═══ PROVIDED MATERIAL
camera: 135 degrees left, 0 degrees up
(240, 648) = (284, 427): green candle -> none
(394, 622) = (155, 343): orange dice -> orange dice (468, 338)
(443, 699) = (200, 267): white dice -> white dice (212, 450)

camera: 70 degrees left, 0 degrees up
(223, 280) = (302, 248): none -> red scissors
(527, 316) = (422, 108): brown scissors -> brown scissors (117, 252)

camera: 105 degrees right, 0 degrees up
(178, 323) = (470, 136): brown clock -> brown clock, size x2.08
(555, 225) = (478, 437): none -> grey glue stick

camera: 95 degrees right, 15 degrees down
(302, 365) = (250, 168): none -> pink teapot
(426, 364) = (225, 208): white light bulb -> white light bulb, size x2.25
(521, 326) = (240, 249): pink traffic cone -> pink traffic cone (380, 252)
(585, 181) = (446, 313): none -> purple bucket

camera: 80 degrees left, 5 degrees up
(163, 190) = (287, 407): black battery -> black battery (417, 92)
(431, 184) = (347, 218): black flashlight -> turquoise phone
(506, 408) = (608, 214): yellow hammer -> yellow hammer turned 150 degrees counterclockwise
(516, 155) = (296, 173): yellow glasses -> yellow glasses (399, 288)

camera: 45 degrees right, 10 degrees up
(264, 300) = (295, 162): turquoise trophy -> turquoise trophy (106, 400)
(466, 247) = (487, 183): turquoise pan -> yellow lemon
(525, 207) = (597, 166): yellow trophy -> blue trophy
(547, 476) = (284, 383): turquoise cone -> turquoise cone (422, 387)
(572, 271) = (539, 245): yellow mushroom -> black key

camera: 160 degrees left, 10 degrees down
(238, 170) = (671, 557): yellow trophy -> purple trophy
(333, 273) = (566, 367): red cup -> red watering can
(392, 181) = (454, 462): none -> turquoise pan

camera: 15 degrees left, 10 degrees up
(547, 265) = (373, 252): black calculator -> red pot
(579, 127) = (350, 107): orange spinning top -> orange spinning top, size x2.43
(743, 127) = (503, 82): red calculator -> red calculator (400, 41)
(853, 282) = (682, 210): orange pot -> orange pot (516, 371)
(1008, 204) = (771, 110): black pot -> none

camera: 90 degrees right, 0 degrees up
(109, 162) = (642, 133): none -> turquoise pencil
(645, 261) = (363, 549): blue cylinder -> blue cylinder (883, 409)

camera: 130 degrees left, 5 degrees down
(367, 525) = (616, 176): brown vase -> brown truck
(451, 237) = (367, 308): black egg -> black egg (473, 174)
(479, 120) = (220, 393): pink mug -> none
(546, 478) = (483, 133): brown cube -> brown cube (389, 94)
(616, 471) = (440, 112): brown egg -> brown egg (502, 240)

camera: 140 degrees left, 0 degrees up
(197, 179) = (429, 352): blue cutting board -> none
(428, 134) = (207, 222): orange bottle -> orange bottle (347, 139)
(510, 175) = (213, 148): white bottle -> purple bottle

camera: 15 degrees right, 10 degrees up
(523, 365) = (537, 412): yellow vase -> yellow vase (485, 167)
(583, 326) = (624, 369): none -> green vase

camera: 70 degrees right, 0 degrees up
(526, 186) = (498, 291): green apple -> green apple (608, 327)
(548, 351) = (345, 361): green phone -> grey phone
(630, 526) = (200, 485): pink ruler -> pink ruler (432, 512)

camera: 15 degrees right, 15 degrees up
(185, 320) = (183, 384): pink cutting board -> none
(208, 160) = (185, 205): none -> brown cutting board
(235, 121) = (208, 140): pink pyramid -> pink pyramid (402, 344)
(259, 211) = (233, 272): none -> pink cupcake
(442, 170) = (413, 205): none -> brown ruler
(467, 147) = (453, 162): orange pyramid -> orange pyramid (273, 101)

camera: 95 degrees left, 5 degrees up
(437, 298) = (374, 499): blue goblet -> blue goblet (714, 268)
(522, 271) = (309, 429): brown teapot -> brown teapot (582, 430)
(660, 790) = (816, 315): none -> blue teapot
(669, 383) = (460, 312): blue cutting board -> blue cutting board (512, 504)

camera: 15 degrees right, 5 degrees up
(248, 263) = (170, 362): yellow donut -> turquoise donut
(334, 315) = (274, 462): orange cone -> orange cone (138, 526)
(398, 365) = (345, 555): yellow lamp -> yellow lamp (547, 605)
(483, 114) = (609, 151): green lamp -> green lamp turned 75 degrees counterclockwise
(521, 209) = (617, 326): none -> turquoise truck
══════
__YOUR ASSIGNMENT__.
Start with the line above that contains "camera: 15 degrees left, 10 degrees up" and end with the line that contains "(853, 282) = (682, 210): orange". Write out those lines exactly, and only those.

__SOLUTION FOR THIS EXERCISE__.
camera: 15 degrees left, 10 degrees up
(547, 265) = (373, 252): black calculator -> red pot
(579, 127) = (350, 107): orange spinning top -> orange spinning top, size x2.43
(743, 127) = (503, 82): red calculator -> red calculator (400, 41)
(853, 282) = (682, 210): orange pot -> orange pot (516, 371)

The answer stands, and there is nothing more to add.